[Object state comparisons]
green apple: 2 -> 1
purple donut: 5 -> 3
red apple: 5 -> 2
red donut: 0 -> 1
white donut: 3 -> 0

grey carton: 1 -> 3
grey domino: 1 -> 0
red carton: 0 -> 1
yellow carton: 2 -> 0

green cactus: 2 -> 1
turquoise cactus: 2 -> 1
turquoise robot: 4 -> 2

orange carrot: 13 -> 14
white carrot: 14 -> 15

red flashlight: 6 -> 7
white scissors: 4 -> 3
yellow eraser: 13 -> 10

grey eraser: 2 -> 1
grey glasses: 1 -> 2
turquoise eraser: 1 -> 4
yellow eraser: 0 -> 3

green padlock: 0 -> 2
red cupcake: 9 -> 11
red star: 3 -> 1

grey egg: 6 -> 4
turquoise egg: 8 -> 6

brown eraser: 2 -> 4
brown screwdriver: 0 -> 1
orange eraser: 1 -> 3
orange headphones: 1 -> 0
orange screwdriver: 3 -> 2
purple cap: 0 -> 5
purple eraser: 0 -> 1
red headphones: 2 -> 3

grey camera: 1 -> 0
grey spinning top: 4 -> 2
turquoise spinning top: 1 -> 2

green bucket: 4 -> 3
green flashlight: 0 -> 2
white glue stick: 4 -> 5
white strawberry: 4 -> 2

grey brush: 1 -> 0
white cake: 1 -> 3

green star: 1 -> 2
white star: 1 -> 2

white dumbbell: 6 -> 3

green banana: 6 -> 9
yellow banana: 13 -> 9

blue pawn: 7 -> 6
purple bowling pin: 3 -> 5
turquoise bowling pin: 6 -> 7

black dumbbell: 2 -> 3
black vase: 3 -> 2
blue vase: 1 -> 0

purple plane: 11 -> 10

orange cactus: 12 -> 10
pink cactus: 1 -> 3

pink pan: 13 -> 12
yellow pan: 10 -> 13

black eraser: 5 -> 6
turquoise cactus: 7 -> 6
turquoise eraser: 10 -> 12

TASK
Copy every record again, keeping each word unchanged.

RESULT OF THE TASK
green apple: 2 -> 1
purple donut: 5 -> 3
red apple: 5 -> 2
red donut: 0 -> 1
white donut: 3 -> 0

grey carton: 1 -> 3
grey domino: 1 -> 0
red carton: 0 -> 1
yellow carton: 2 -> 0

green cactus: 2 -> 1
turquoise cactus: 2 -> 1
turquoise robot: 4 -> 2

orange carrot: 13 -> 14
white carrot: 14 -> 15

red flashlight: 6 -> 7
white scissors: 4 -> 3
yellow eraser: 13 -> 10

grey eraser: 2 -> 1
grey glasses: 1 -> 2
turquoise eraser: 1 -> 4
yellow eraser: 0 -> 3

green padlock: 0 -> 2
red cupcake: 9 -> 11
red star: 3 -> 1

grey egg: 6 -> 4
turquoise egg: 8 -> 6

brown eraser: 2 -> 4
brown screwdriver: 0 -> 1
orange eraser: 1 -> 3
orange headphones: 1 -> 0
orange screwdriver: 3 -> 2
purple cap: 0 -> 5
purple eraser: 0 -> 1
red headphones: 2 -> 3

grey camera: 1 -> 0
grey spinning top: 4 -> 2
turquoise spinning top: 1 -> 2

green bucket: 4 -> 3
green flashlight: 0 -> 2
white glue stick: 4 -> 5
white strawberry: 4 -> 2

grey brush: 1 -> 0
white cake: 1 -> 3

green star: 1 -> 2
white star: 1 -> 2

white dumbbell: 6 -> 3

green banana: 6 -> 9
yellow banana: 13 -> 9

blue pawn: 7 -> 6
purple bowling pin: 3 -> 5
turquoise bowling pin: 6 -> 7

black dumbbell: 2 -> 3
black vase: 3 -> 2
blue vase: 1 -> 0

purple plane: 11 -> 10

orange cactus: 12 -> 10
pink cactus: 1 -> 3

pink pan: 13 -> 12
yellow pan: 10 -> 13

black eraser: 5 -> 6
turquoise cactus: 7 -> 6
turquoise eraser: 10 -> 12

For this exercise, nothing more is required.